Extracted data:
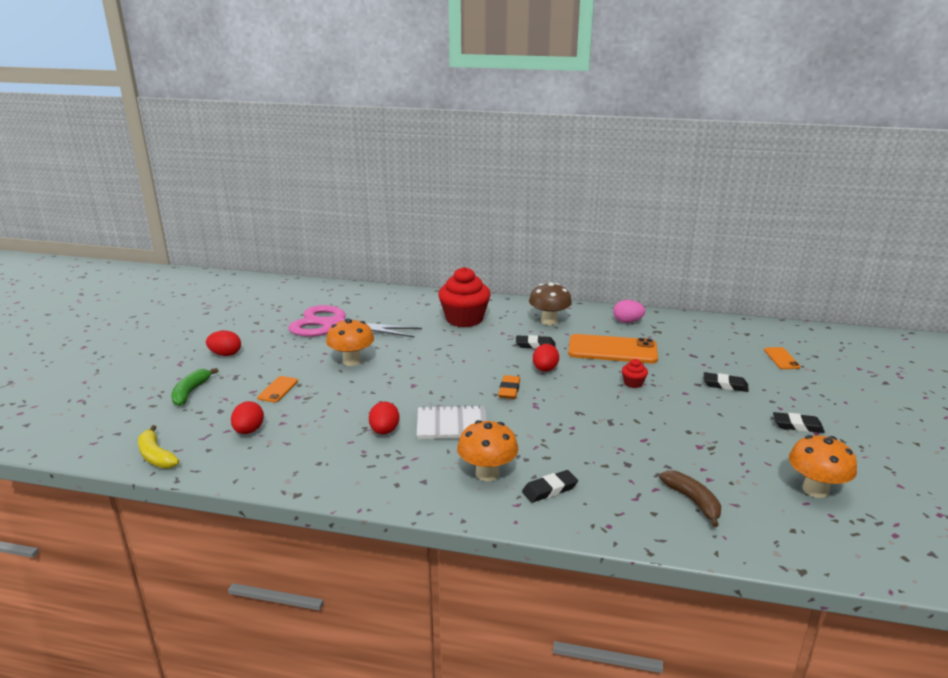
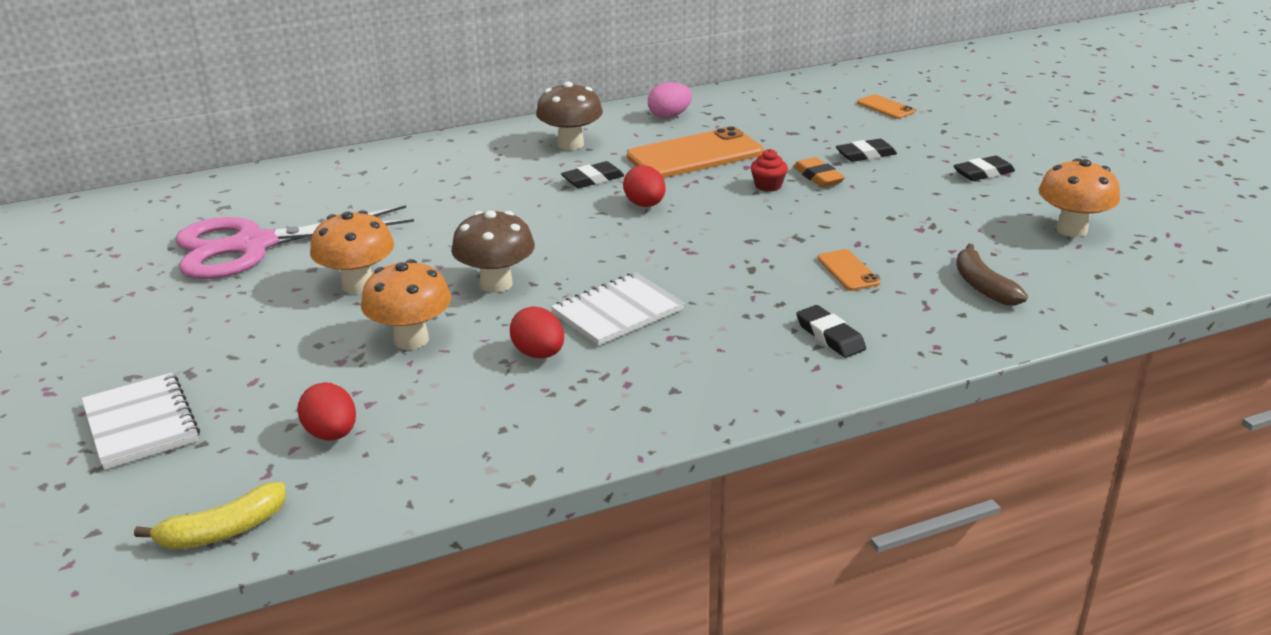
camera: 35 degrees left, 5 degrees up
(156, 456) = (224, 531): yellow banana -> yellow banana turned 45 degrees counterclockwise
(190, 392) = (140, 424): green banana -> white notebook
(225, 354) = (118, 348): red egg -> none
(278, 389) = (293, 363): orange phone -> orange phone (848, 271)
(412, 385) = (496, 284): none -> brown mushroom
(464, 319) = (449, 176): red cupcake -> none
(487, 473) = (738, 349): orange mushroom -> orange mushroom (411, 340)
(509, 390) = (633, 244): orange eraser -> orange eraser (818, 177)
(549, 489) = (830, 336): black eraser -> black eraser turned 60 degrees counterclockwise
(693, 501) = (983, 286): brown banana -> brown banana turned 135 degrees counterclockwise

Instructions for the task:
Give the exact lines, and only those, from the line containing "(190, 392) = (140, 424): green" through the line containing "(412, 385) = (496, 284): none" in the entries above.

Solution for this exercise:
(190, 392) = (140, 424): green banana -> white notebook
(225, 354) = (118, 348): red egg -> none
(278, 389) = (293, 363): orange phone -> orange phone (848, 271)
(412, 385) = (496, 284): none -> brown mushroom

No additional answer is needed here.